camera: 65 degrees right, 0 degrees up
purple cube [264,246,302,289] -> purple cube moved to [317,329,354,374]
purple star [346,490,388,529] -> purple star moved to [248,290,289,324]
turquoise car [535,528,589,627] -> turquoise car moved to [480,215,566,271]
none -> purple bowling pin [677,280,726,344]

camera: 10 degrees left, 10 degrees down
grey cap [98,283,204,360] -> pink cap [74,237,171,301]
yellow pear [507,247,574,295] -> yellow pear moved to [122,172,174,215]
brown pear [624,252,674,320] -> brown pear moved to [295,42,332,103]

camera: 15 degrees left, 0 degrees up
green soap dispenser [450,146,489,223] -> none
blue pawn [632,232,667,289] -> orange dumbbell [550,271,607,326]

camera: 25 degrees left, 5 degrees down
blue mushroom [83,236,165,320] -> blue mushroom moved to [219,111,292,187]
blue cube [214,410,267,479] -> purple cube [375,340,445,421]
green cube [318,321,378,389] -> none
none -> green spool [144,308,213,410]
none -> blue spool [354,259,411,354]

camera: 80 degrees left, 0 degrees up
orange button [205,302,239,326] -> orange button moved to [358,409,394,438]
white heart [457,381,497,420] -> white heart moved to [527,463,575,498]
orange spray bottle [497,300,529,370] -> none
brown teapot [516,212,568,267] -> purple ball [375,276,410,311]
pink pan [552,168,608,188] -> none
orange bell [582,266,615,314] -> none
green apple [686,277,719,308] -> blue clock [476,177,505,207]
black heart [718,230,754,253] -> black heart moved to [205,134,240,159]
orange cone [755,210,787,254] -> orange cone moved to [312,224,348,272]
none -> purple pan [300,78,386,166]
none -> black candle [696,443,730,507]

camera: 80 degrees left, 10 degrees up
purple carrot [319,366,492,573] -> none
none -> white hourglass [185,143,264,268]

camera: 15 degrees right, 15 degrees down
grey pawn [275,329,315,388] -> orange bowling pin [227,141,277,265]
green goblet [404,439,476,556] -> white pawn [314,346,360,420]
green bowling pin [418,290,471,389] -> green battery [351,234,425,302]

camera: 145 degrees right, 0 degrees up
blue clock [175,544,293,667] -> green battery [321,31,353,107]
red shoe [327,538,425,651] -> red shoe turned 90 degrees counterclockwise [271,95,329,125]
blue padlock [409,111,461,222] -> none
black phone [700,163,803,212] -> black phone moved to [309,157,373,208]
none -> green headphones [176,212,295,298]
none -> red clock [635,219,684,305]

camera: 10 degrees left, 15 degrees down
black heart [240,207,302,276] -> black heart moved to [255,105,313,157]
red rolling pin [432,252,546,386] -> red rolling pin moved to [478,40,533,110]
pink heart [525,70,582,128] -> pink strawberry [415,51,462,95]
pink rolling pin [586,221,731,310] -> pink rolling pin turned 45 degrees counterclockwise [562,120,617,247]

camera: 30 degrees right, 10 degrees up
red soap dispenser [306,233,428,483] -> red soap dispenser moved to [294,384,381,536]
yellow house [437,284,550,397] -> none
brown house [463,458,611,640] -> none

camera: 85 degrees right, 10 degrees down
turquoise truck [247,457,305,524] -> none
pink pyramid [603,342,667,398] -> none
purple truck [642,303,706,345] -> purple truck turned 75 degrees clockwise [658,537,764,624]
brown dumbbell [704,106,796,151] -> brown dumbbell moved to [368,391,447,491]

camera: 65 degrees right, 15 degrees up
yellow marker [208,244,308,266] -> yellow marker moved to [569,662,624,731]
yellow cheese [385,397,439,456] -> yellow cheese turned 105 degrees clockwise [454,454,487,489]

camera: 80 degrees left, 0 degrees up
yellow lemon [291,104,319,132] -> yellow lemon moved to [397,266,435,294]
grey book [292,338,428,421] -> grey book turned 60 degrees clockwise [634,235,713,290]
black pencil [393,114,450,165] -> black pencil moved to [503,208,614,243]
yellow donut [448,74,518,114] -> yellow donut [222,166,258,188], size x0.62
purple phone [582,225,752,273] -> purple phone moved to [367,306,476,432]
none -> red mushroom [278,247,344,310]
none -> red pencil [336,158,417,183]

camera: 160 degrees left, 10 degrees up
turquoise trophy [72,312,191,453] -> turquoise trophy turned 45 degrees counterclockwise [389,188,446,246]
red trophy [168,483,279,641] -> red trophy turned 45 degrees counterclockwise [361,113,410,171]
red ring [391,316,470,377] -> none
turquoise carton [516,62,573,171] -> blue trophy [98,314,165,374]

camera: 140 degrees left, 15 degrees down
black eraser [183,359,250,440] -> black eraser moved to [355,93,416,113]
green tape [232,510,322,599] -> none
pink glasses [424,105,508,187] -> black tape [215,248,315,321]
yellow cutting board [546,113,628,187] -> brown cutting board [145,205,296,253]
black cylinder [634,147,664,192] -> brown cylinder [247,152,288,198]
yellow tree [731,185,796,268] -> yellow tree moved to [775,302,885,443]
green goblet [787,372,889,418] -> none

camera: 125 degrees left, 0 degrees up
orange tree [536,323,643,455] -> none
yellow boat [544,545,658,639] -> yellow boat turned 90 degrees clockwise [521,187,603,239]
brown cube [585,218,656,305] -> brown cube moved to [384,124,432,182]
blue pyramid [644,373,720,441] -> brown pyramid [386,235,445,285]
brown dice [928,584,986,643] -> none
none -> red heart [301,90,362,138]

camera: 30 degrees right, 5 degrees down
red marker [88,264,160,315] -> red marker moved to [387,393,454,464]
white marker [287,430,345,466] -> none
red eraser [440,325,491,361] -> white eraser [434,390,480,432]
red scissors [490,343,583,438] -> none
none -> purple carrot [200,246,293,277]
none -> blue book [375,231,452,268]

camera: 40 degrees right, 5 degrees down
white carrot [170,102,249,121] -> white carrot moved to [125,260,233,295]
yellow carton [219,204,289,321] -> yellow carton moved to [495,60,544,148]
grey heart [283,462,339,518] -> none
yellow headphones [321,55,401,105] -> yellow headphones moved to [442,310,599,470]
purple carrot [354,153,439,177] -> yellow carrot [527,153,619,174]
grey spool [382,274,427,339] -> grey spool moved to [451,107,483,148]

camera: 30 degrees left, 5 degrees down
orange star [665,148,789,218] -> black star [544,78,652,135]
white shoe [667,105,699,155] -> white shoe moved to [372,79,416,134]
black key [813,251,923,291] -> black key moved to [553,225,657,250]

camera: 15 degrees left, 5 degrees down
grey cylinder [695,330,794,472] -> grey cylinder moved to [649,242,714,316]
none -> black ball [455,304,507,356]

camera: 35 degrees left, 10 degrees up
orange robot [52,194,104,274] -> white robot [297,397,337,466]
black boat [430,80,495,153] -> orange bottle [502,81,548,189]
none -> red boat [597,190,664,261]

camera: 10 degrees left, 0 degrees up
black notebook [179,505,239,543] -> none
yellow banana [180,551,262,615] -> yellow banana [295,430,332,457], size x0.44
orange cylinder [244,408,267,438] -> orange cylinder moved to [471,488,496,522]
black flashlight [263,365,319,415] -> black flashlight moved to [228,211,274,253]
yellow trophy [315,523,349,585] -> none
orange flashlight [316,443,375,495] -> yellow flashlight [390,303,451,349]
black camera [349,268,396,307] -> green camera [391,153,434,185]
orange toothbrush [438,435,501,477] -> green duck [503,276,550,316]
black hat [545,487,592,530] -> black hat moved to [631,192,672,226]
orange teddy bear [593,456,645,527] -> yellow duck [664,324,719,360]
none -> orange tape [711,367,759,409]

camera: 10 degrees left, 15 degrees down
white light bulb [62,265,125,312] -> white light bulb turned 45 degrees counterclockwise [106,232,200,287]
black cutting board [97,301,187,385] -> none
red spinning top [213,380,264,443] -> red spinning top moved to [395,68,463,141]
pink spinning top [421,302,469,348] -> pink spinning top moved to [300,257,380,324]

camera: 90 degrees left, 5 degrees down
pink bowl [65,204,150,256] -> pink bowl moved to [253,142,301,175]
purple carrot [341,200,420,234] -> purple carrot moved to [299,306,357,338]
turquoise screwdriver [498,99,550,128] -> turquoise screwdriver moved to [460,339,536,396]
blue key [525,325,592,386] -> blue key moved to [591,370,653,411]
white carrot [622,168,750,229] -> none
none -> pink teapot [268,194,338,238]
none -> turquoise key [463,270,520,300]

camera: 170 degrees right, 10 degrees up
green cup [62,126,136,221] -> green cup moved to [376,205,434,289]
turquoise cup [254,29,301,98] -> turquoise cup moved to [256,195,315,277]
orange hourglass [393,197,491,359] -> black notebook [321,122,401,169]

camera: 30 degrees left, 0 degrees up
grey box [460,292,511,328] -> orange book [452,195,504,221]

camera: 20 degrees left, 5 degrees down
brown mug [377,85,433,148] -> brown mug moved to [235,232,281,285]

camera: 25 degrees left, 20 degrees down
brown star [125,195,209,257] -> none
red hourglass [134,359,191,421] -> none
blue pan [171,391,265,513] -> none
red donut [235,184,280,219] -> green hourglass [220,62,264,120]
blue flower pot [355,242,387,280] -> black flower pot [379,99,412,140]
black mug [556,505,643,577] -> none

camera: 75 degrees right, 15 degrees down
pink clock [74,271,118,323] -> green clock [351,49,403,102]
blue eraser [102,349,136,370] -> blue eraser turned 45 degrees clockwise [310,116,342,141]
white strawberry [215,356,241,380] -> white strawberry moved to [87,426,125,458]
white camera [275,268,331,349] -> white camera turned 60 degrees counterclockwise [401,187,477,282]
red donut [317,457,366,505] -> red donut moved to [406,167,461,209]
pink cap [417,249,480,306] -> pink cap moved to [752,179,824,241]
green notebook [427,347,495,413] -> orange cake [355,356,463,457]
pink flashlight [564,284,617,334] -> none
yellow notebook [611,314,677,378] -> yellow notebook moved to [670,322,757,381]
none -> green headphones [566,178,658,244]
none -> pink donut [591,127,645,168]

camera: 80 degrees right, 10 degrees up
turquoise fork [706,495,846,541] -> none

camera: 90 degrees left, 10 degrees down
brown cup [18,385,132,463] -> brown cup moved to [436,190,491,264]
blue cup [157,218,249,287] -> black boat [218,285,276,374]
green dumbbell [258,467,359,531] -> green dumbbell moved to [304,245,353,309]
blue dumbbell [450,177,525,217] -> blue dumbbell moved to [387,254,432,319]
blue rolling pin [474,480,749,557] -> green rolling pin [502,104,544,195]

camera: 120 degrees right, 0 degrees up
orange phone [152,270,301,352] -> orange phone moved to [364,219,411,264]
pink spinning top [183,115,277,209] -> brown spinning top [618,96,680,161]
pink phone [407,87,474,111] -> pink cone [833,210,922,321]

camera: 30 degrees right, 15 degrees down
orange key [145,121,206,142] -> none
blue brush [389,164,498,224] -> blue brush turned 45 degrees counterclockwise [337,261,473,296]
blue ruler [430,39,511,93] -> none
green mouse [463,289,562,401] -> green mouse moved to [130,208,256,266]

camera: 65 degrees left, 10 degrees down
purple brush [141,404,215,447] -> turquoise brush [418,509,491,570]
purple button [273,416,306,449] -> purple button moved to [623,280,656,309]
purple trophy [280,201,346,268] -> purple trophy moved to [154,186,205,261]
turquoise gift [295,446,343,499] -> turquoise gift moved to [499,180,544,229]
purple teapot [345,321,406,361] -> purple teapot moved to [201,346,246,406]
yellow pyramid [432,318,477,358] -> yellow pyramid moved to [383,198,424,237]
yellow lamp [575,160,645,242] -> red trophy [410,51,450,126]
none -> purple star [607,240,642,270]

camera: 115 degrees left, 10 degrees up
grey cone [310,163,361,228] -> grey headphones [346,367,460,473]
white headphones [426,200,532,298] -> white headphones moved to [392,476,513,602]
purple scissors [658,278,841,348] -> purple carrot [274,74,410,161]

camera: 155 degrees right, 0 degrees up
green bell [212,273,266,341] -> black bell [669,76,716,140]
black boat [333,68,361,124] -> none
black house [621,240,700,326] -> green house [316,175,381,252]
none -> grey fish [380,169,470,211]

• The task: Word for word, restate the entries from the first line to the line that has "grey cap [98,283,204,360]", both included, and nothing else.

• Final answer:
camera: 65 degrees right, 0 degrees up
purple cube [264,246,302,289] -> purple cube moved to [317,329,354,374]
purple star [346,490,388,529] -> purple star moved to [248,290,289,324]
turquoise car [535,528,589,627] -> turquoise car moved to [480,215,566,271]
none -> purple bowling pin [677,280,726,344]

camera: 10 degrees left, 10 degrees down
grey cap [98,283,204,360] -> pink cap [74,237,171,301]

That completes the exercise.